— Task goal —
In the copy, include every record below exactly as it appears, but no pictures.

(Records from a data collection)
= = = =

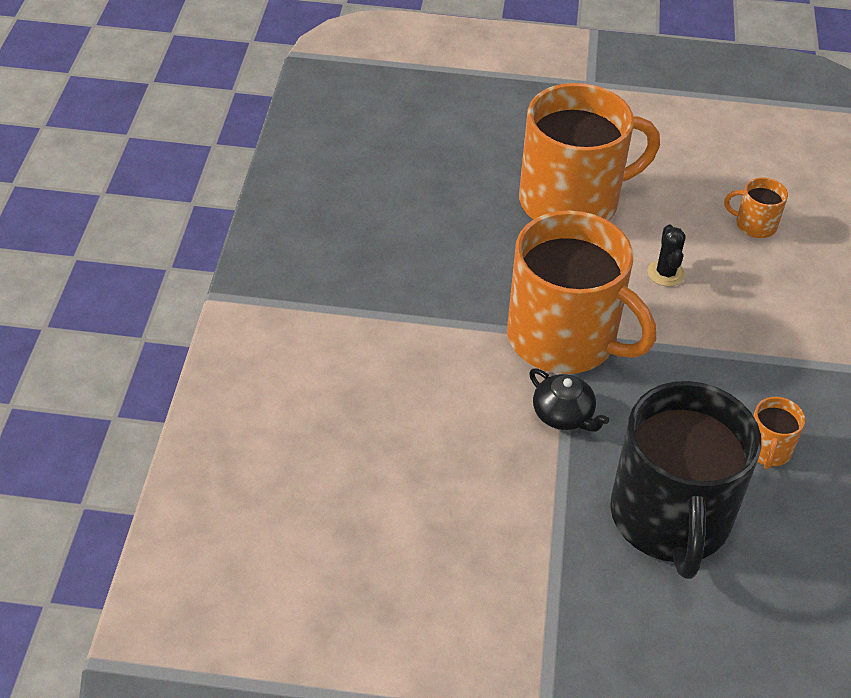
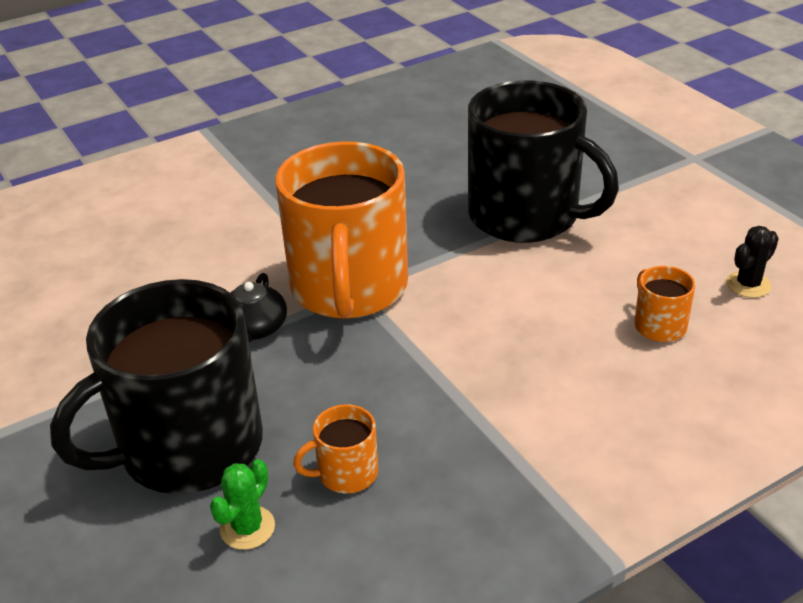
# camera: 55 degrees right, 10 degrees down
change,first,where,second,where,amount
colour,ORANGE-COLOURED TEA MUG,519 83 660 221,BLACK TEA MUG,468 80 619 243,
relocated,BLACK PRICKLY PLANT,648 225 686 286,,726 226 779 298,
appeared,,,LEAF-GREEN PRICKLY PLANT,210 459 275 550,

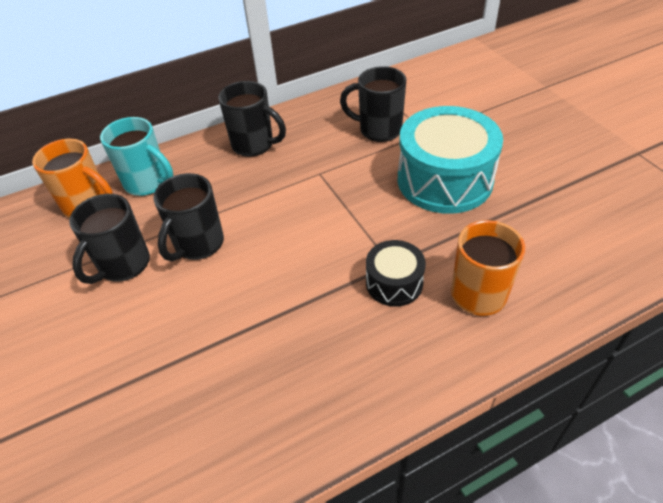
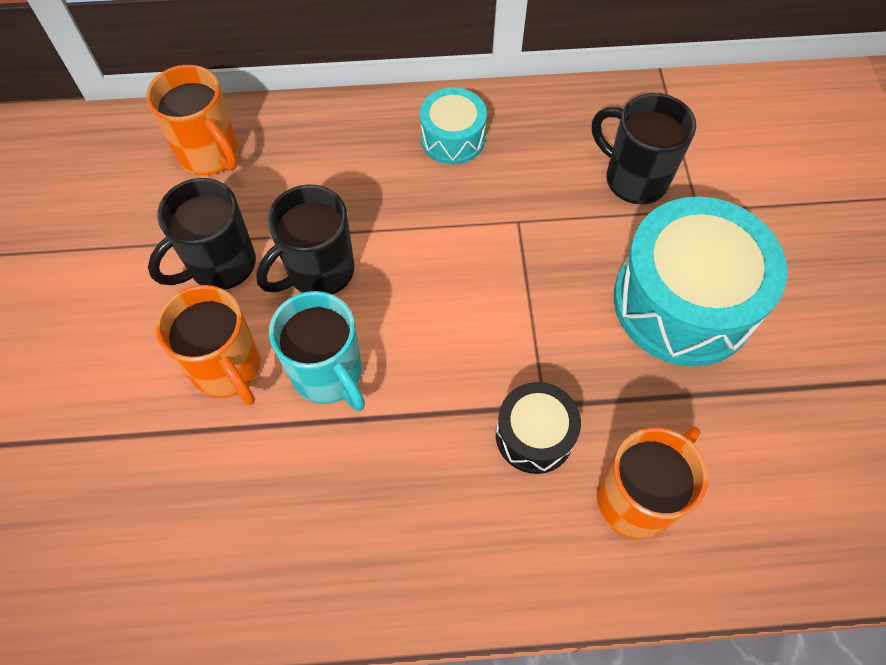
# camera: 20 degrees right, 15 degrees up
change,first,where,second,where,amount
relocated,AQUA TEA MUG,100 117 173 196,,269 291 365 411,
exchanged,BLACK TEA MUG,219 81 286 157,AQUA TOY DRUM,420 87 487 165,
appeared,,,ORANGE-COLOURED TEA MUG,155 285 261 405,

= = = =

— Exercise response —
# camera: 55 degrees right, 10 degrees down
change,first,where,second,where,amount
colour,ORANGE-COLOURED TEA MUG,519 83 660 221,BLACK TEA MUG,468 80 619 243,
relocated,BLACK PRICKLY PLANT,648 225 686 286,,726 226 779 298,
appeared,,,LEAF-GREEN PRICKLY PLANT,210 459 275 550,

# camera: 20 degrees right, 15 degrees up
change,first,where,second,where,amount
relocated,AQUA TEA MUG,100 117 173 196,,269 291 365 411,
exchanged,BLACK TEA MUG,219 81 286 157,AQUA TOY DRUM,420 87 487 165,
appeared,,,ORANGE-COLOURED TEA MUG,155 285 261 405,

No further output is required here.